[Start of section]

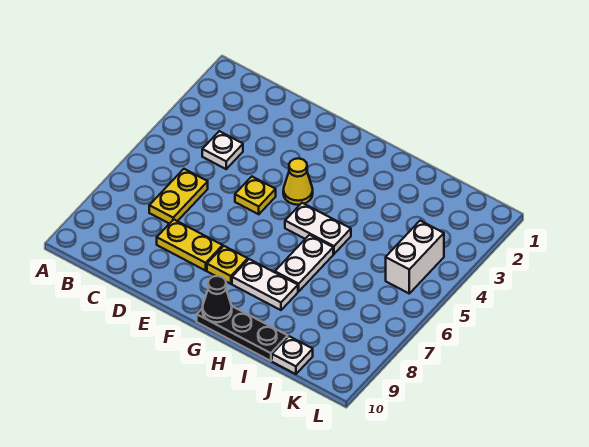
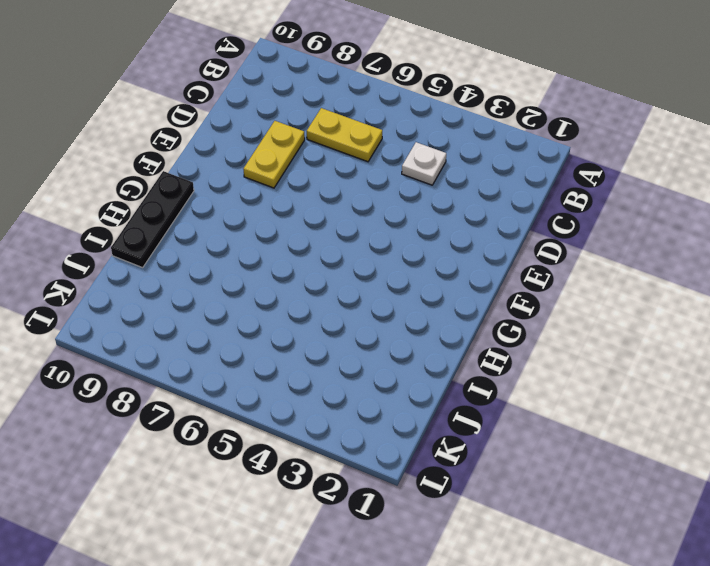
none -> yellow 1x1 plate [235,177,276,214]
none -> yellow 1x1 cone [283,158,313,205]
none -> yellow 1x1 plate [207,246,248,284]

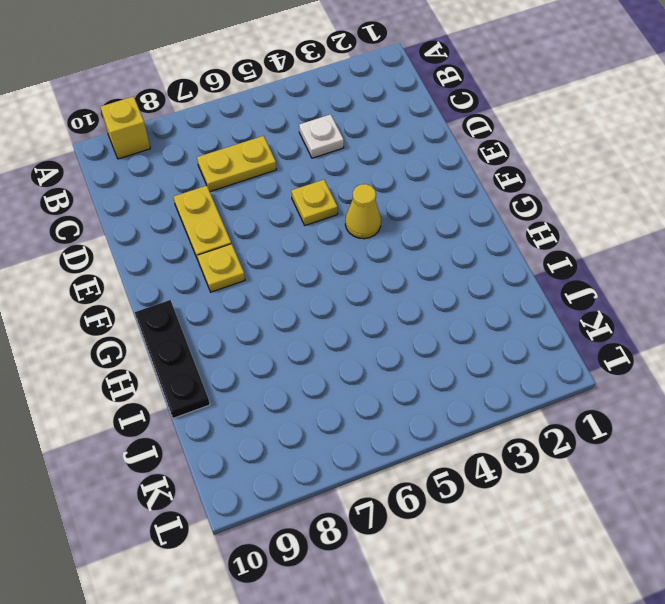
yellow 1x1 brick [100,96,150,159] -> none
none -> white 1x2 plate [285,203,351,254]
none -> white 1x2 plate [232,259,298,310]
none -> white 1x2 plate [275,235,333,291]

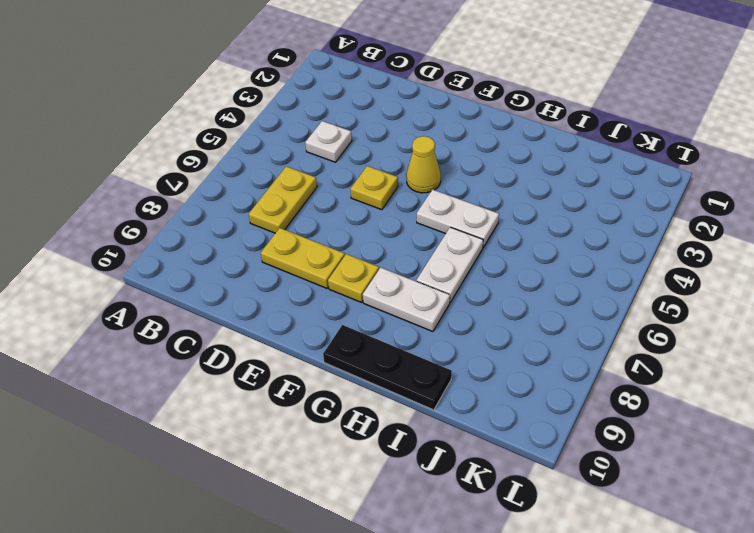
none -> white 1x1 plate [272,336,313,374]
none -> white 1x2 brick [386,221,444,293]
none -> black 1x1 cone [203,276,232,322]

[End of section]

WHAT IS REQUIRED:
Word for word, write out each line of the records, but leave the pictures behind.

EXPECTED ANSWER:
none -> yellow 1x1 plate [235,177,276,214]
none -> yellow 1x1 cone [283,158,313,205]
none -> yellow 1x1 plate [207,246,248,284]

yellow 1x1 brick [100,96,150,159] -> none
none -> white 1x2 plate [285,203,351,254]
none -> white 1x2 plate [232,259,298,310]
none -> white 1x2 plate [275,235,333,291]

none -> white 1x1 plate [272,336,313,374]
none -> white 1x2 brick [386,221,444,293]
none -> black 1x1 cone [203,276,232,322]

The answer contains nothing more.